====== Listed records ======
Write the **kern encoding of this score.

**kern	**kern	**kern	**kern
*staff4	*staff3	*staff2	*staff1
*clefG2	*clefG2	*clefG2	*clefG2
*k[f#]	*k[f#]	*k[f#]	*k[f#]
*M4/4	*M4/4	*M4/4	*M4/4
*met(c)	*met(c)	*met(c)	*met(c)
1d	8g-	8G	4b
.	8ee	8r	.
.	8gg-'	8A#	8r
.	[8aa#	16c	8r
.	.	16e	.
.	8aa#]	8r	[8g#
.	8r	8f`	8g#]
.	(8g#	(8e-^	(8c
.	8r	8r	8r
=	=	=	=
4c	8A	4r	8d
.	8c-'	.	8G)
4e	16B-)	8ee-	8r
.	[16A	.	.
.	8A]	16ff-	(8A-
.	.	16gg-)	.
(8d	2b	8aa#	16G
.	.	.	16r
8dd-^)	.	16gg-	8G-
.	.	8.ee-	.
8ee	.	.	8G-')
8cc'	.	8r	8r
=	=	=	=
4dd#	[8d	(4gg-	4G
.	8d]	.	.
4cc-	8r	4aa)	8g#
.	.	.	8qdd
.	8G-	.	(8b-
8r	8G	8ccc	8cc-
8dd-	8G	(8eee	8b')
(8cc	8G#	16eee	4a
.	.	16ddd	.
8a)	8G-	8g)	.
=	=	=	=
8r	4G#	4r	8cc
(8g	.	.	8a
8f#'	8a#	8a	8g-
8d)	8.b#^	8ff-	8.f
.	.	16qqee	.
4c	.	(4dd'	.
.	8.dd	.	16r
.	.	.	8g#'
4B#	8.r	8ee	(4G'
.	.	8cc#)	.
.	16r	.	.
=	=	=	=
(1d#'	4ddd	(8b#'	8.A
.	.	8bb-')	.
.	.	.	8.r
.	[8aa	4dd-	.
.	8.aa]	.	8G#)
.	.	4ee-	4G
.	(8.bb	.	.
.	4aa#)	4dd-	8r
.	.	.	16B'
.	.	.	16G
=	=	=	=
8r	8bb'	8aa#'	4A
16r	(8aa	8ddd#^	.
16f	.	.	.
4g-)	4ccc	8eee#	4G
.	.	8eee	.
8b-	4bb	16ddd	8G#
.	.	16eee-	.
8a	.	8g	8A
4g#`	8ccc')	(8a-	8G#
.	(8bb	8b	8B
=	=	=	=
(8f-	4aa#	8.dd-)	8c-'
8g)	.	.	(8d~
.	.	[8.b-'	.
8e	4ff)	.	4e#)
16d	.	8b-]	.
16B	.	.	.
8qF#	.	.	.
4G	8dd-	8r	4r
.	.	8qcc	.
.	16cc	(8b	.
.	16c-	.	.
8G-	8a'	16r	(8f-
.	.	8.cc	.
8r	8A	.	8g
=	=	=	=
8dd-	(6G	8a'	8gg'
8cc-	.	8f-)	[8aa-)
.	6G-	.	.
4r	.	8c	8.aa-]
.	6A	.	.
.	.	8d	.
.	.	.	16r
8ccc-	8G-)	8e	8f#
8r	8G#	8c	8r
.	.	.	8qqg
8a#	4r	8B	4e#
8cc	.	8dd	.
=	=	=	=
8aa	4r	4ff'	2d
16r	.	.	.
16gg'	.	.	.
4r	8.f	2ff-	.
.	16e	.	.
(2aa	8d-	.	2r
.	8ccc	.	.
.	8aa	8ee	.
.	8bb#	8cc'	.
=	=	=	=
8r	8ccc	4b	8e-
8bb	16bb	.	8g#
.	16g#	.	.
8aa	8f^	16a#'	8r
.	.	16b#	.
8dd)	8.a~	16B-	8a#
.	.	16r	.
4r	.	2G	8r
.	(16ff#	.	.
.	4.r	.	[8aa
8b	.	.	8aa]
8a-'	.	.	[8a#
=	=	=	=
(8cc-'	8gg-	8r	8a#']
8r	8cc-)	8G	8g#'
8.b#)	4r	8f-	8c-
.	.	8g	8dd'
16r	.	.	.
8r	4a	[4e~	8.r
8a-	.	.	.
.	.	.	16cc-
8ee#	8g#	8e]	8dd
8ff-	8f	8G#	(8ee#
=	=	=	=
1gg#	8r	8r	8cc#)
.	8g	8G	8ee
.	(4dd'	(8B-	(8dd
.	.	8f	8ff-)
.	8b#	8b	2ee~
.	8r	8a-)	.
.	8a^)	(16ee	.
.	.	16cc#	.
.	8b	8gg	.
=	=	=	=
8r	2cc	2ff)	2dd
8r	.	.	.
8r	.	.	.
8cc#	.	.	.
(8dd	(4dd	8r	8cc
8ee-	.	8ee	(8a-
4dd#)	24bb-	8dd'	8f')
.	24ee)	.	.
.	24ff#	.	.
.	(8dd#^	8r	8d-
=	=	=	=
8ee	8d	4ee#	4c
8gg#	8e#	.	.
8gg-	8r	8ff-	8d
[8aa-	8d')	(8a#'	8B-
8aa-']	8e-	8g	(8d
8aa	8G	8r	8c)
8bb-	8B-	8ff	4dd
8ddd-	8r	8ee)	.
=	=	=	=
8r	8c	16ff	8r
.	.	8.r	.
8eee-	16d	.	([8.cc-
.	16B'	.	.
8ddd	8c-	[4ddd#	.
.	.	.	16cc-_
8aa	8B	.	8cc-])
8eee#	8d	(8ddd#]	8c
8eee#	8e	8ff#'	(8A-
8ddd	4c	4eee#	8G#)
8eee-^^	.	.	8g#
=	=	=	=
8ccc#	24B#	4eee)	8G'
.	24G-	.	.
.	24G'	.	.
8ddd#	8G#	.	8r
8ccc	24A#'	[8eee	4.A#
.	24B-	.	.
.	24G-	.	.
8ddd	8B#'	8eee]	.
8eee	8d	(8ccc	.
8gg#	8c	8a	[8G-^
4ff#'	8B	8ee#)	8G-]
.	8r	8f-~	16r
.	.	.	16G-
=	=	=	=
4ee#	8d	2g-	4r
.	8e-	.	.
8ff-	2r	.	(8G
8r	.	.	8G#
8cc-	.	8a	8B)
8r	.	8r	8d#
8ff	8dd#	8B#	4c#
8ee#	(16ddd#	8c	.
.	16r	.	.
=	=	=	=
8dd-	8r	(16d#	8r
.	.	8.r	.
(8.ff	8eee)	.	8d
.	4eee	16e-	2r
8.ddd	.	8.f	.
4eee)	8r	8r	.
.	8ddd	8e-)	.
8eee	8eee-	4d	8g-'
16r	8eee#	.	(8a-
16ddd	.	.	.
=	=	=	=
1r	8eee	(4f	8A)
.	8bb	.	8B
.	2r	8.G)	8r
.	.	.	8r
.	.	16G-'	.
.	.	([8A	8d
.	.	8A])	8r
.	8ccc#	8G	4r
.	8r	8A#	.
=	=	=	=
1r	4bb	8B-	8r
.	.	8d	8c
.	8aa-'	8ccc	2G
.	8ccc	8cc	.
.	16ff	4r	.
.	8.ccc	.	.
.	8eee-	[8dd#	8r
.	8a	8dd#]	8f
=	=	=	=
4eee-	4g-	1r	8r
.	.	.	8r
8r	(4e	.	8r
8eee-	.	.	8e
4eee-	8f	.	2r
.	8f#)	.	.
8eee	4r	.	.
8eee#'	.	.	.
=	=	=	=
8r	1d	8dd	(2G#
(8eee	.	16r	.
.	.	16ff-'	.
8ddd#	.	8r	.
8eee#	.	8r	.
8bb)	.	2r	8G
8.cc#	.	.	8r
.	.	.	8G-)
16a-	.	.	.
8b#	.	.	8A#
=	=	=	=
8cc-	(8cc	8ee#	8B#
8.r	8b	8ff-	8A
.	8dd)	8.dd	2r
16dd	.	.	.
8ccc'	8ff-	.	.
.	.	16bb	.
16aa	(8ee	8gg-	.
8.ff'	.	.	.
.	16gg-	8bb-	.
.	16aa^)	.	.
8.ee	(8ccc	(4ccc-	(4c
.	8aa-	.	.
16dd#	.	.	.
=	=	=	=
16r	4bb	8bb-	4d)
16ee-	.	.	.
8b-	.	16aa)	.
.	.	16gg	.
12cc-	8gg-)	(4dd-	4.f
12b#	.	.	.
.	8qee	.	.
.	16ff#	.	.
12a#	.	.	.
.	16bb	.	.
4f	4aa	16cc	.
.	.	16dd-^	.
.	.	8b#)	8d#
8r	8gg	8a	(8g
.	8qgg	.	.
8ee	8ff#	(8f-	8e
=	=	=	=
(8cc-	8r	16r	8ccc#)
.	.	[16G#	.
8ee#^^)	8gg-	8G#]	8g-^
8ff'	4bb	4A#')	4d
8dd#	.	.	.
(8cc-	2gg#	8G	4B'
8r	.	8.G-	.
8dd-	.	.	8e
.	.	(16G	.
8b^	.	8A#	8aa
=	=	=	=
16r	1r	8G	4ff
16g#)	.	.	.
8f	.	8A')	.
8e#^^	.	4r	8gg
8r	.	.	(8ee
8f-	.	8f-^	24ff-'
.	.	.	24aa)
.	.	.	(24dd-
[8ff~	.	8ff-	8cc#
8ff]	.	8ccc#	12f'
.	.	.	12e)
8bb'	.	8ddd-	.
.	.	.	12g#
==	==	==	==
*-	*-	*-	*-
======
• _Stated exercise_:
How many lines of the listing above contain the string "kern"? Reply with the count alone.

• _Complete response_:
2